(Records from a dataset)
........
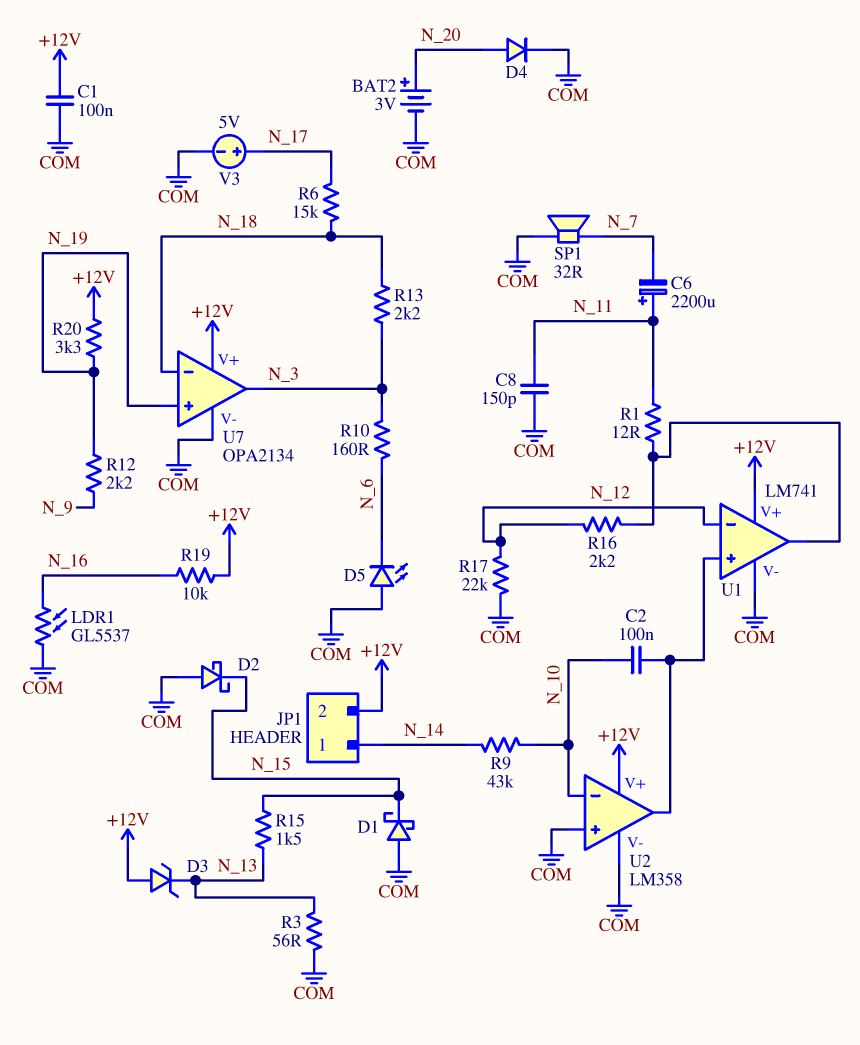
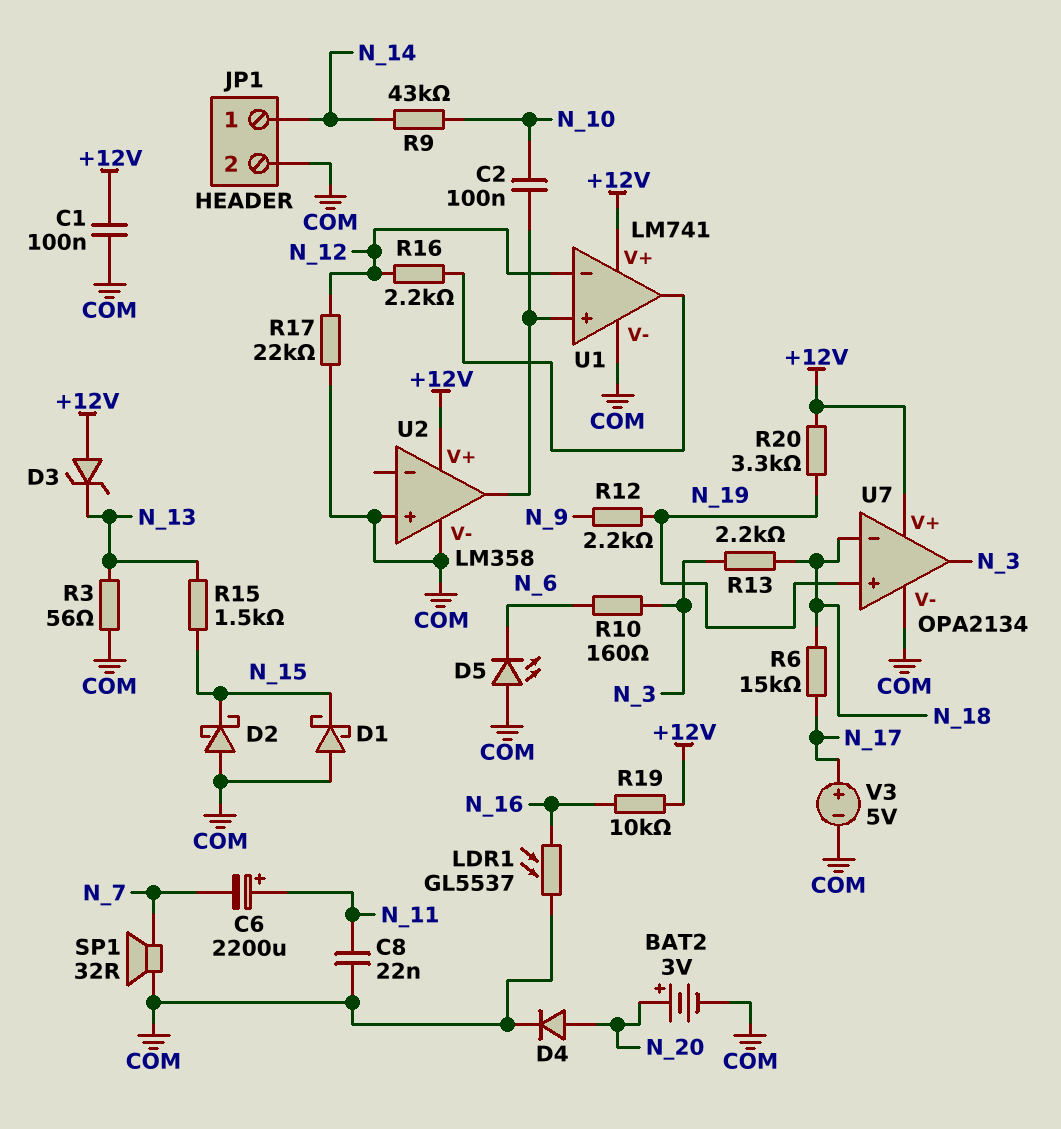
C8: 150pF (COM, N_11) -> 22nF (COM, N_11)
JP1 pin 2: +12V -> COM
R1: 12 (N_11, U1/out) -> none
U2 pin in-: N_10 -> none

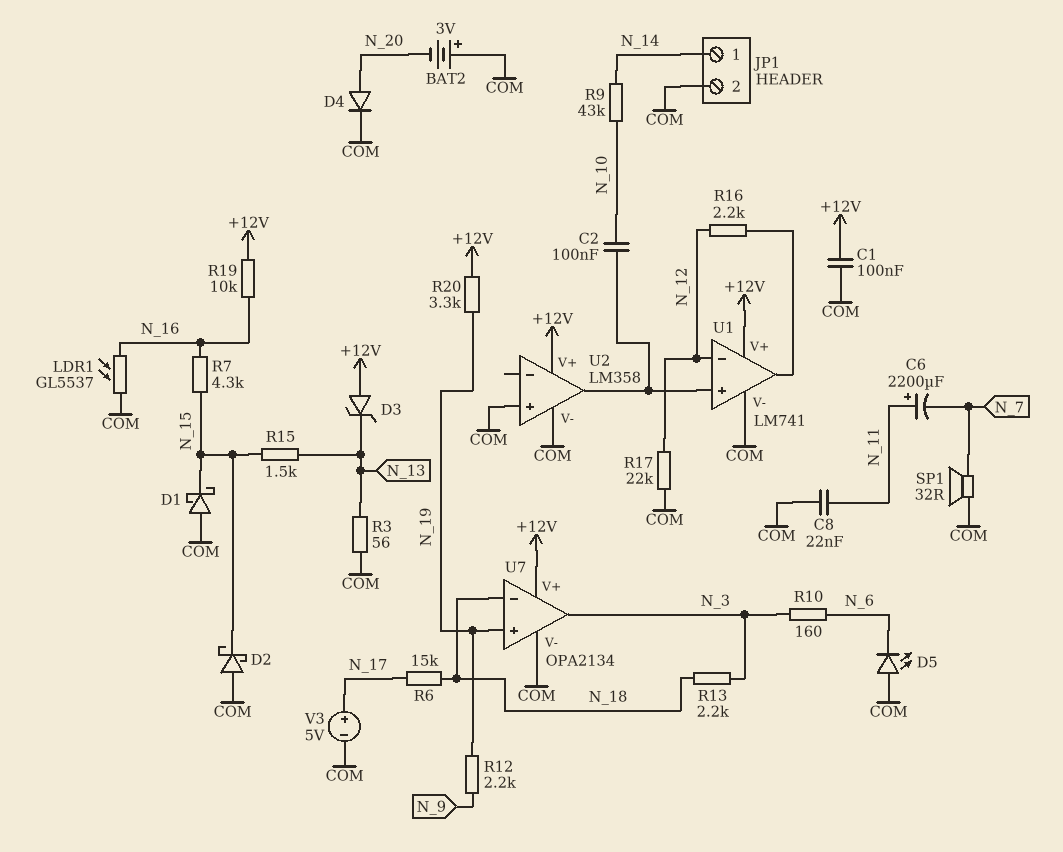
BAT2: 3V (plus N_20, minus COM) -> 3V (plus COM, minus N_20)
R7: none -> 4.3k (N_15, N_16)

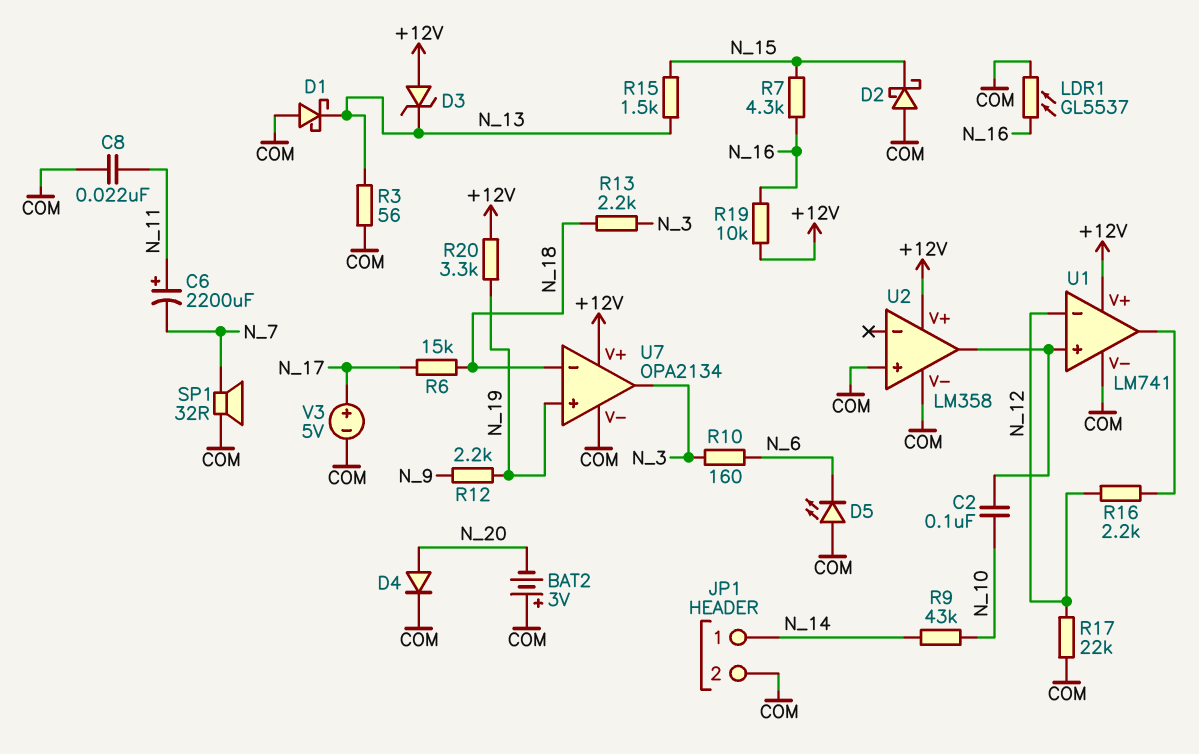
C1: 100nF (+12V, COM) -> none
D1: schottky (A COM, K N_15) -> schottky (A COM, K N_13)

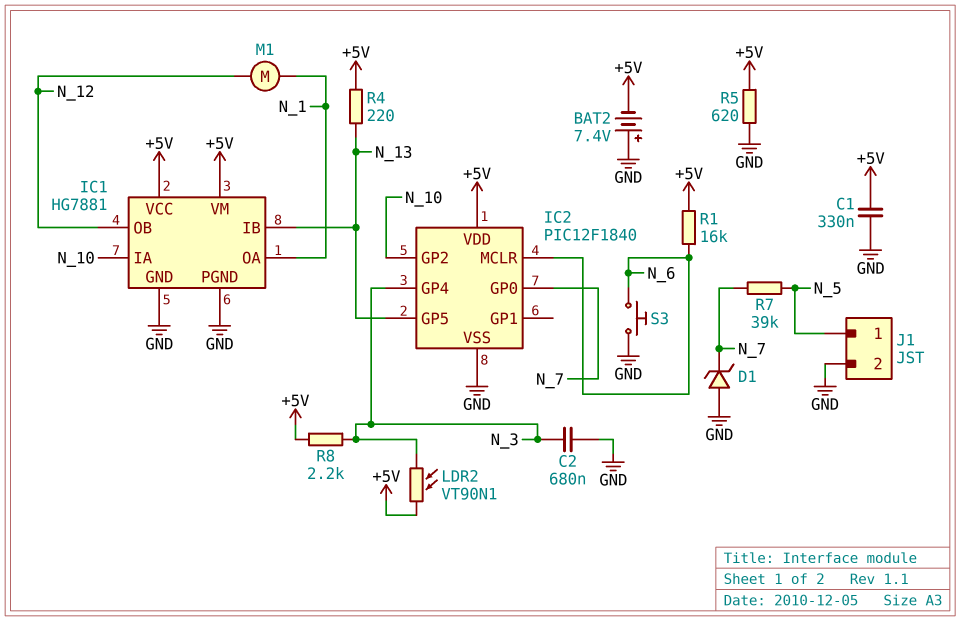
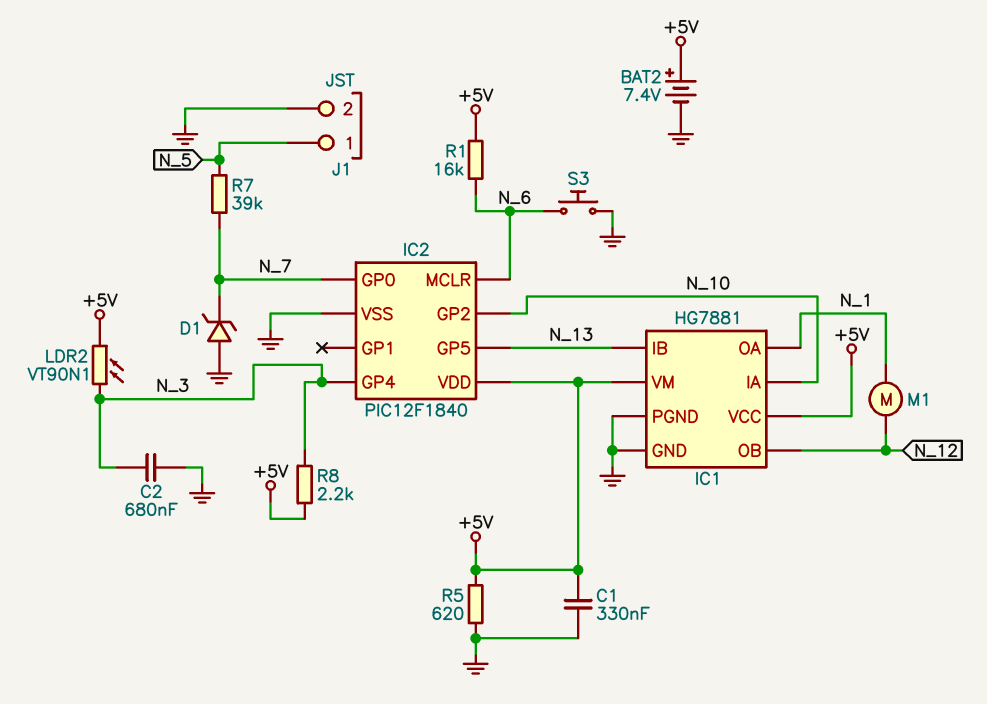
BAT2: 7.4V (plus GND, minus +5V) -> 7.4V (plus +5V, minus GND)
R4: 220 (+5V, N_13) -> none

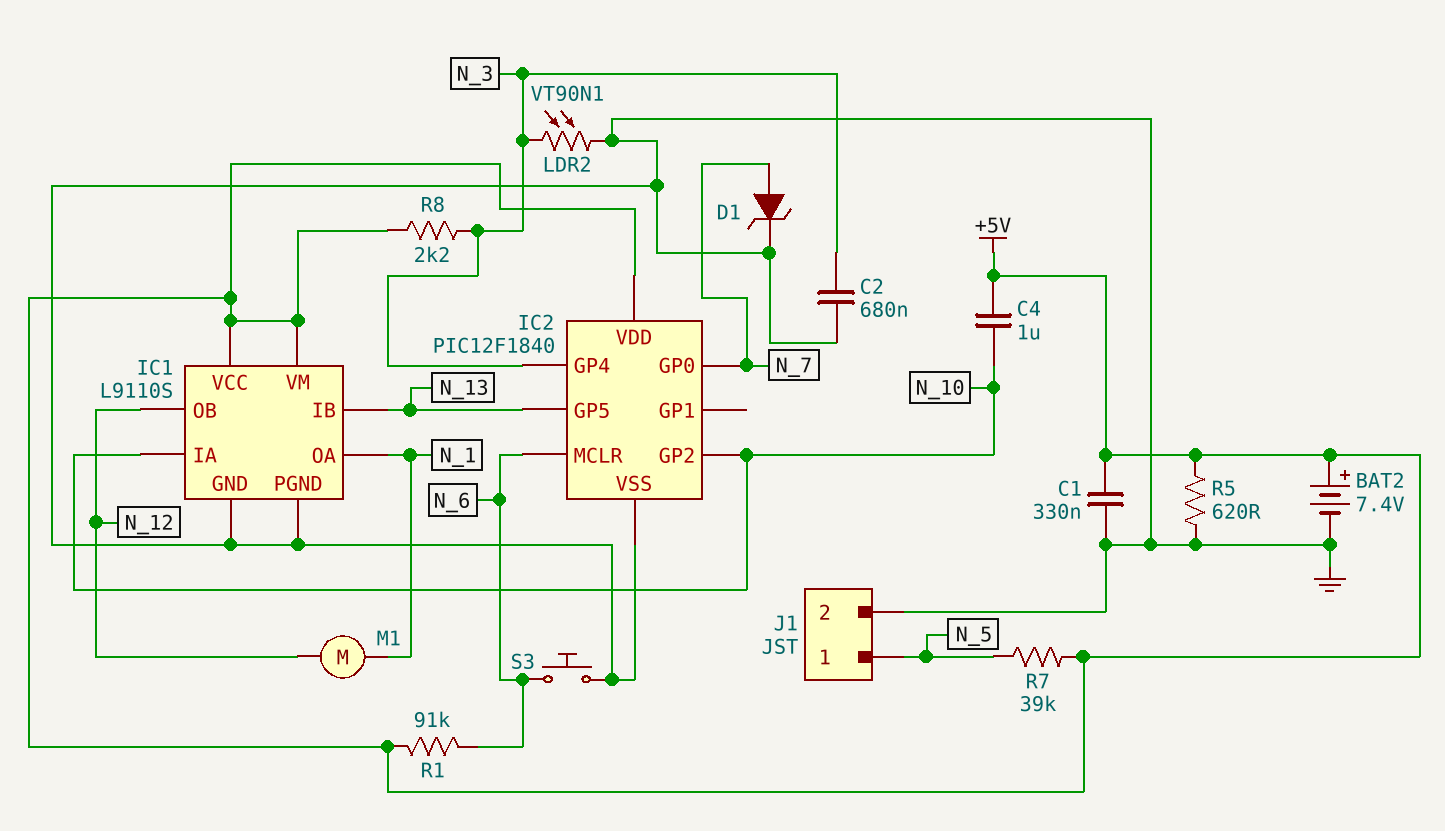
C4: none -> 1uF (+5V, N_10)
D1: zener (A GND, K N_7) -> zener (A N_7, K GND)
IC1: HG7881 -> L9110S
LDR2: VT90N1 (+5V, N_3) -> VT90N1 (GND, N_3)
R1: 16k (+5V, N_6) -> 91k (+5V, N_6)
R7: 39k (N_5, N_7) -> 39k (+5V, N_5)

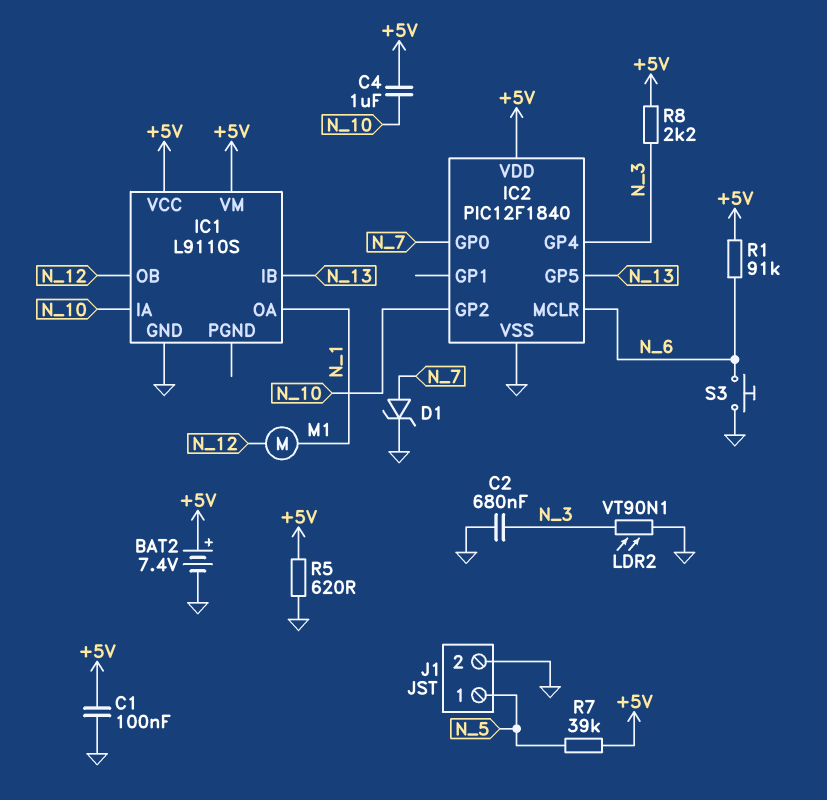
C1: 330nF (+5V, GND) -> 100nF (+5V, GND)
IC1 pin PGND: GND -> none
........
[EXERCISE DIRECTIONS] Pictures are to be left out; the answer must otherwise be exactly the lines from the one with "C4: none -> 1uF (+5V, N_10)" through the final line of the entries above, both included.

[ANSWER TO THIS EXERCISE]
C4: none -> 1uF (+5V, N_10)
D1: zener (A GND, K N_7) -> zener (A N_7, K GND)
IC1: HG7881 -> L9110S
LDR2: VT90N1 (+5V, N_3) -> VT90N1 (GND, N_3)
R1: 16k (+5V, N_6) -> 91k (+5V, N_6)
R7: 39k (N_5, N_7) -> 39k (+5V, N_5)

C1: 330nF (+5V, GND) -> 100nF (+5V, GND)
IC1 pin PGND: GND -> none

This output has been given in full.